(SOURCE DATA begins)

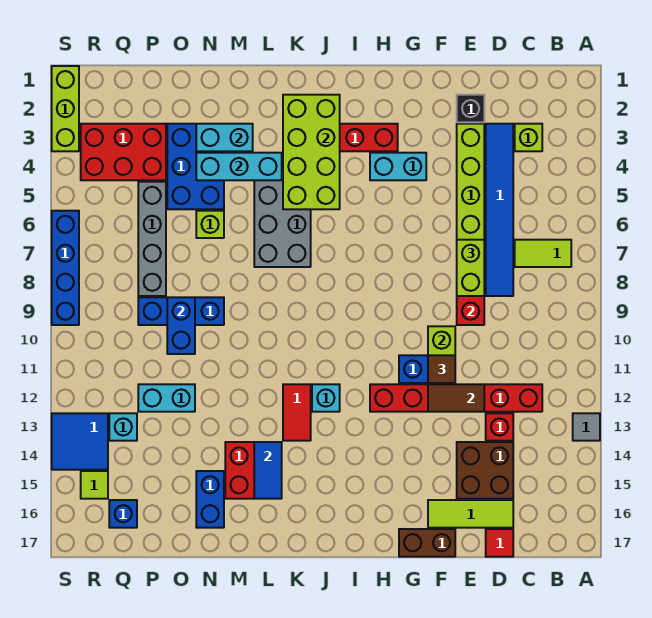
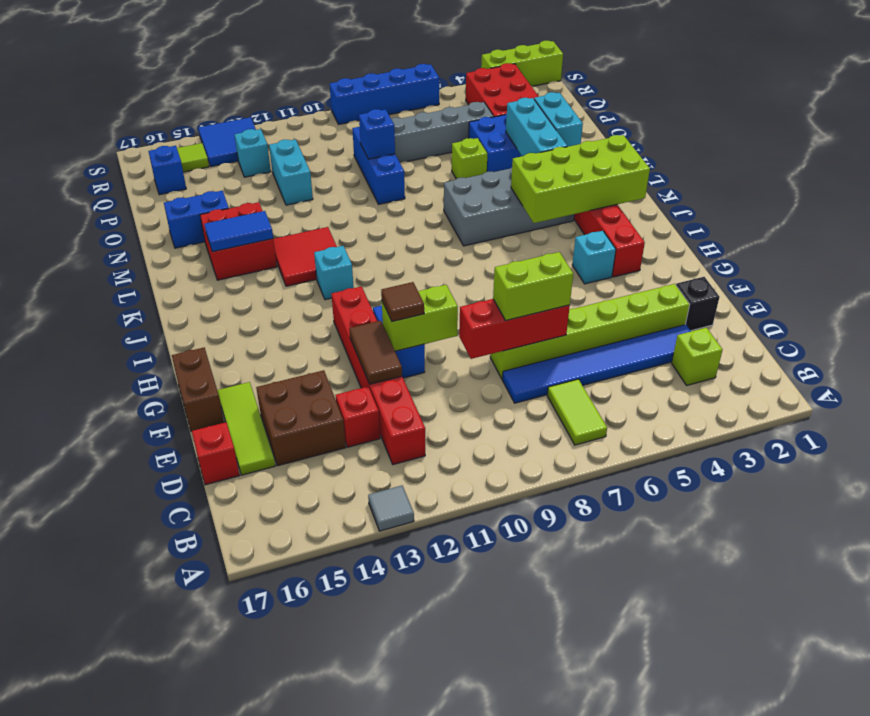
red tile D17 level 1 -> red brick D17 level 1
cyan brick G4:H4 level 1 -> cyan brick H4 level 1
red tile K12:K13 level 1 -> red tile K12:L13 level 1
blue brick O9:O10 level 2 -> blue brick O9 level 2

(SOURCE DATA ends)

REQUIRED ACTION: Please set down the whole listing above exactly and skip every picture.

ANSWER TO THIS TASK:
red tile D17 level 1 -> red brick D17 level 1
cyan brick G4:H4 level 1 -> cyan brick H4 level 1
red tile K12:K13 level 1 -> red tile K12:L13 level 1
blue brick O9:O10 level 2 -> blue brick O9 level 2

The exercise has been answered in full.